_Work request_. Exclude the pictures, then copy all remaining records exactly.

BEGIN

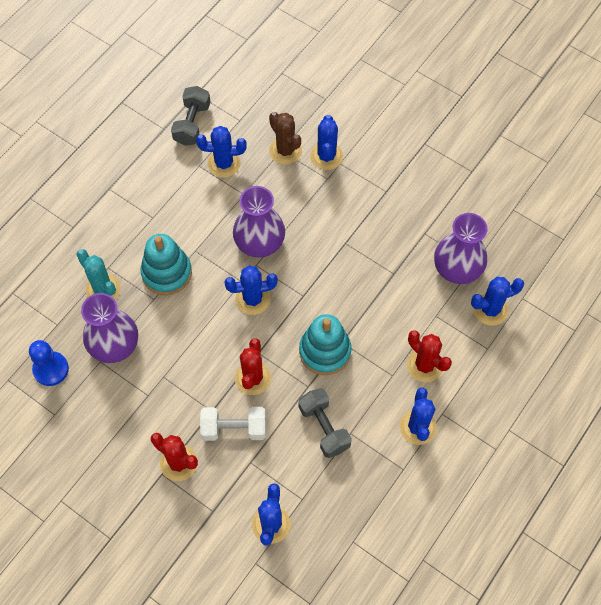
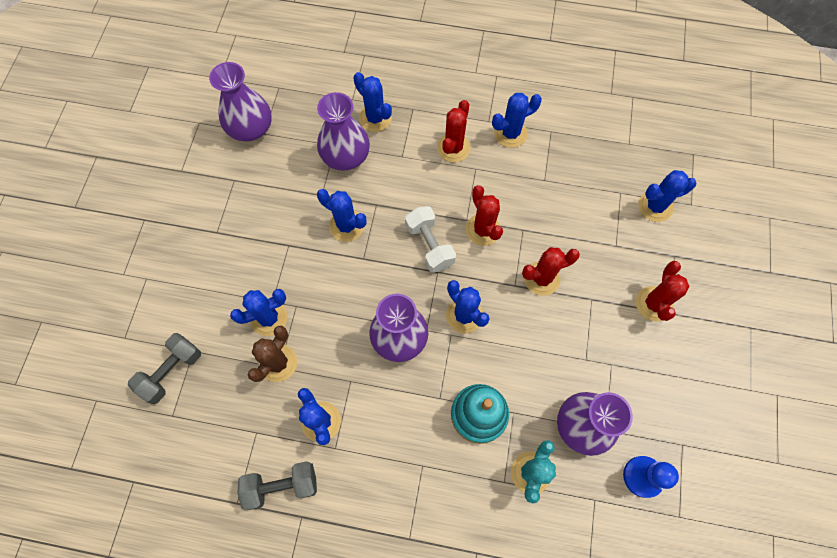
camera: 115 degrees left, 5 degrees up
(234, 429) = (596, 272): white dumbbell -> white dumbbell (429, 245)
(324, 428) = (552, 201): grey dumbbell -> grey dumbbell (172, 371)
(325, 351) = (483, 230): turquoise stacking toy -> red cactus
(383, 242) = (346, 226): none -> blue cactus
(523, 201) = (251, 128): none -> purple vase

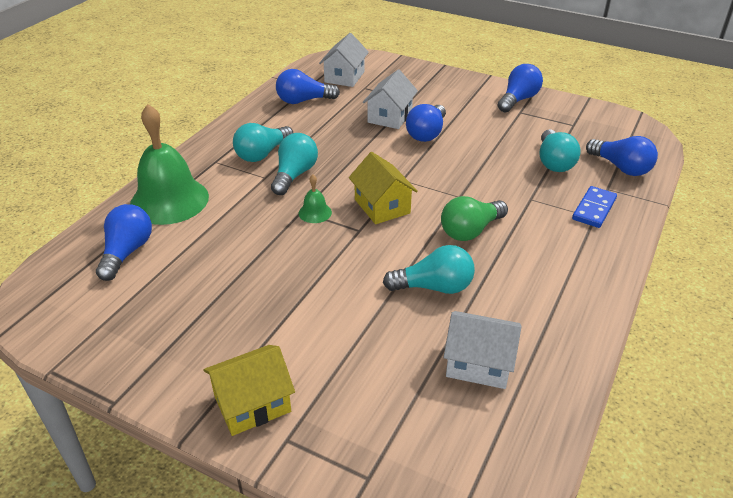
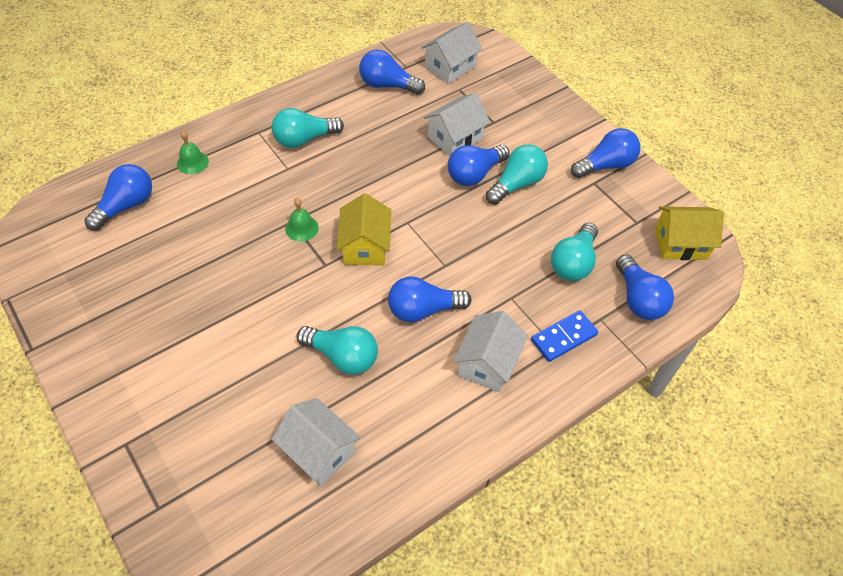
camera: 25 degrees right, 15 degrees up
(169, 200) = (192, 162): green bell -> green bell, size x0.42
(252, 404) = (122, 400): yellow house -> yellow house (680, 243)
(294, 175) = (315, 176): turquoise light bulb -> turquoise light bulb (517, 184)
(470, 231) = (423, 310): green light bulb -> blue light bulb
(555, 246) = (487, 363): none -> white house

END

_Response area_.
camera: 115 degrees left, 5 degrees up
(234, 429) = (596, 272): white dumbbell -> white dumbbell (429, 245)
(324, 428) = (552, 201): grey dumbbell -> grey dumbbell (172, 371)
(325, 351) = (483, 230): turquoise stacking toy -> red cactus
(383, 242) = (346, 226): none -> blue cactus
(523, 201) = (251, 128): none -> purple vase

camera: 25 degrees right, 15 degrees up
(169, 200) = (192, 162): green bell -> green bell, size x0.42
(252, 404) = (122, 400): yellow house -> yellow house (680, 243)
(294, 175) = (315, 176): turquoise light bulb -> turquoise light bulb (517, 184)
(470, 231) = (423, 310): green light bulb -> blue light bulb
(555, 246) = (487, 363): none -> white house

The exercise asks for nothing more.